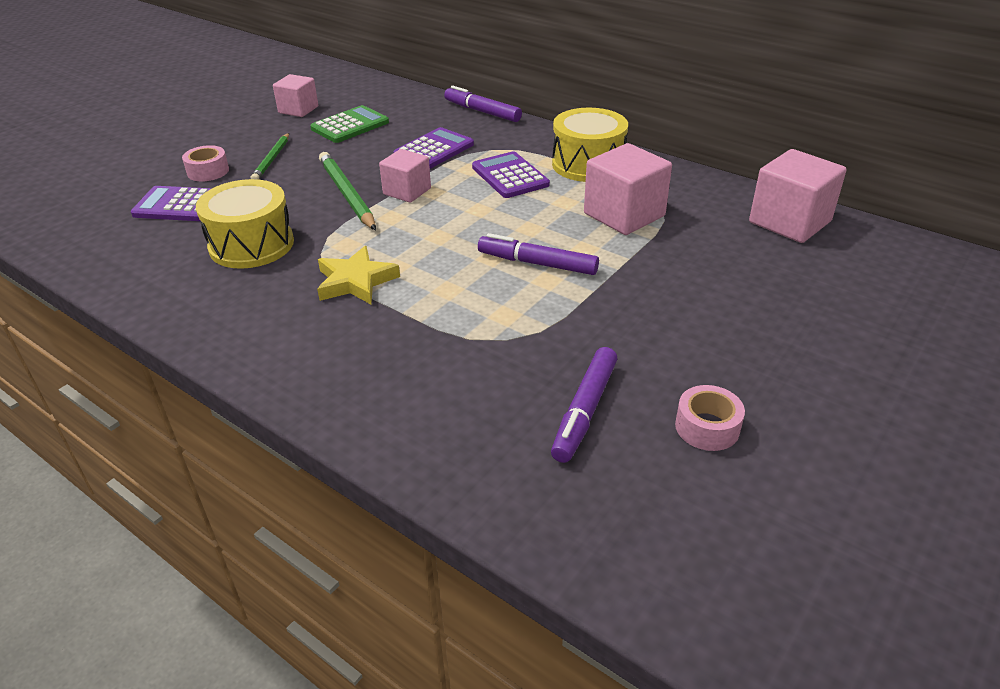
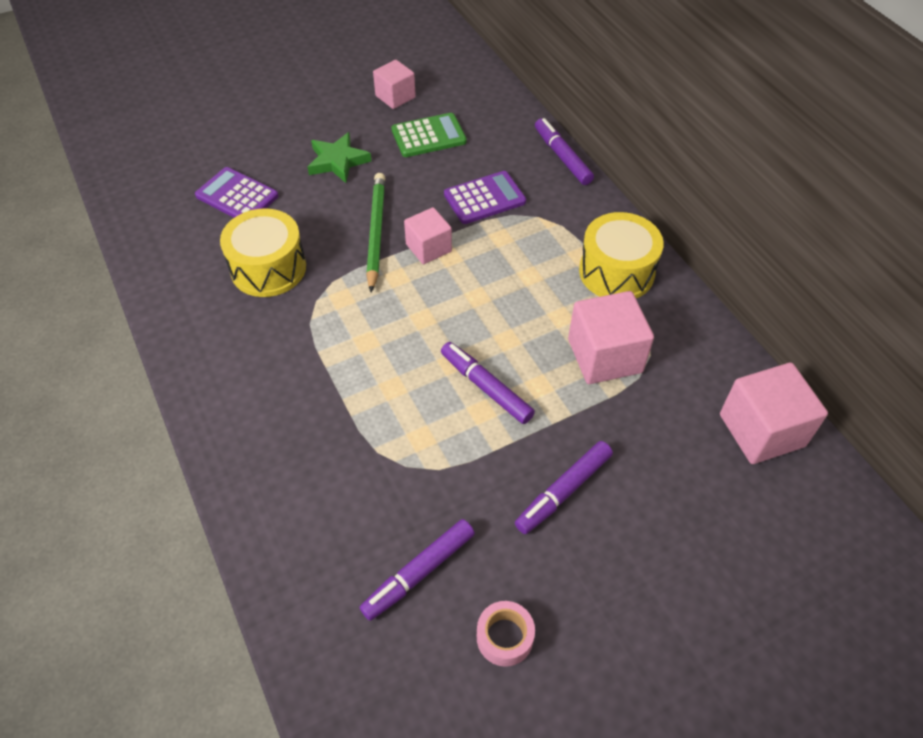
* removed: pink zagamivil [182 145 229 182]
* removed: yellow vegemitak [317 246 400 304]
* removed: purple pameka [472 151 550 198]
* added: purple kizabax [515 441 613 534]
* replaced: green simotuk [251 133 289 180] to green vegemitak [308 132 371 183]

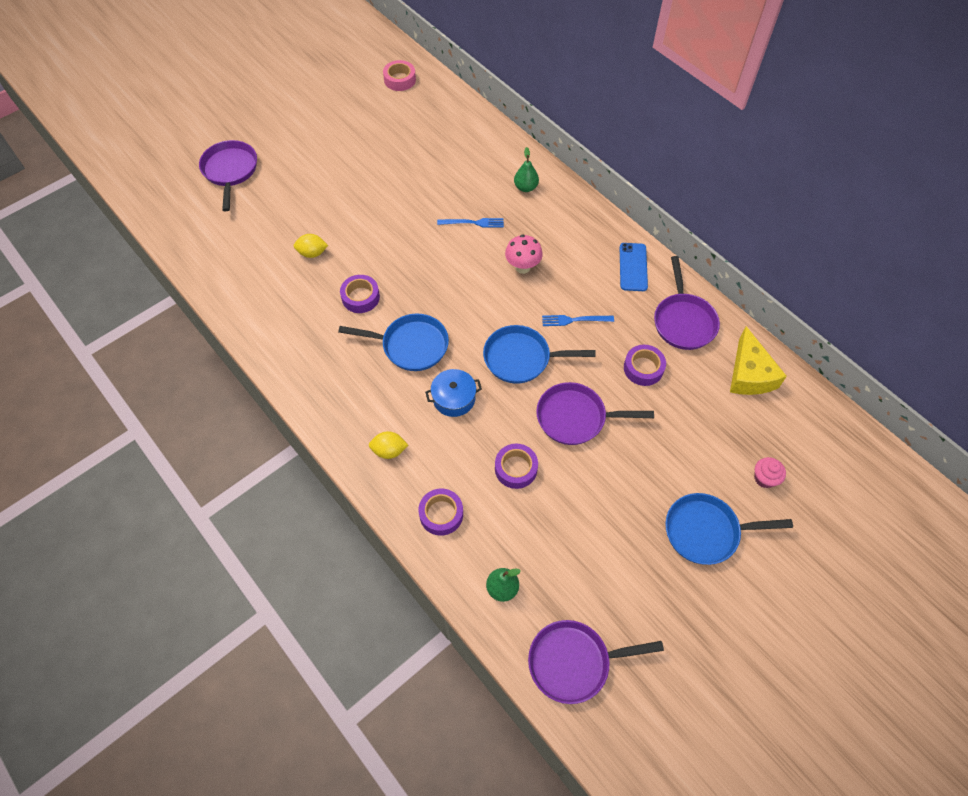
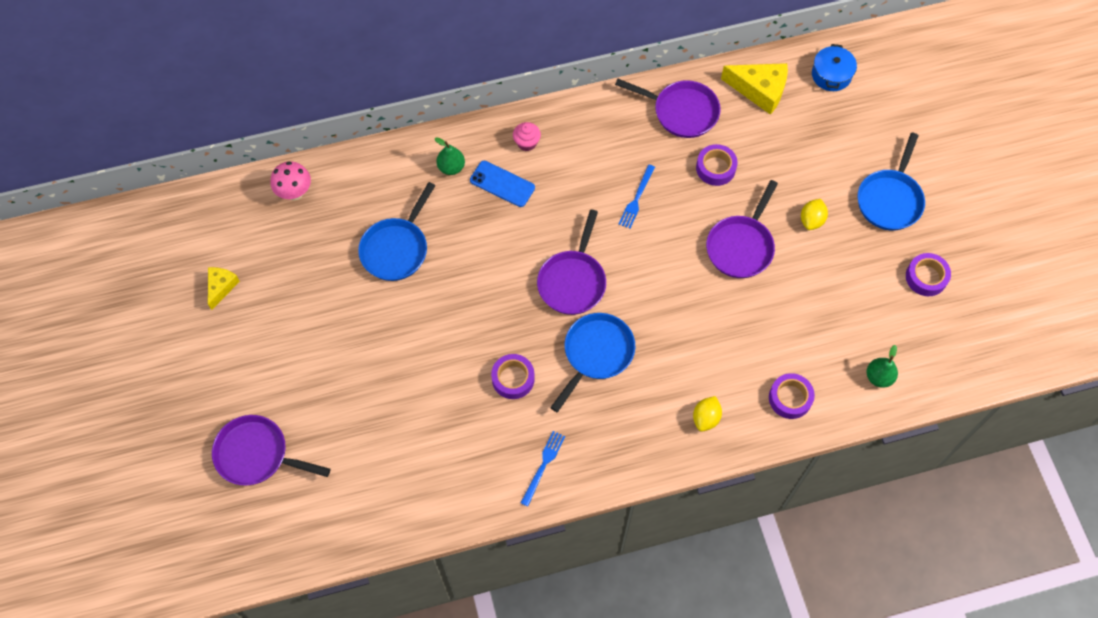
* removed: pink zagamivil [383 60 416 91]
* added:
#####
• EXERCISE REQUIREMENTS
Word for word, print every record, and leave out any picture.

• FINISHED EXERCISE
* removed: pink zagamivil [182 145 229 182]
* removed: yellow vegemitak [317 246 400 304]
* removed: purple pameka [472 151 550 198]
* added: purple kizabax [515 441 613 534]
* replaced: green simotuk [251 133 289 180] to green vegemitak [308 132 371 183]

* removed: pink zagamivil [383 60 416 91]
* added:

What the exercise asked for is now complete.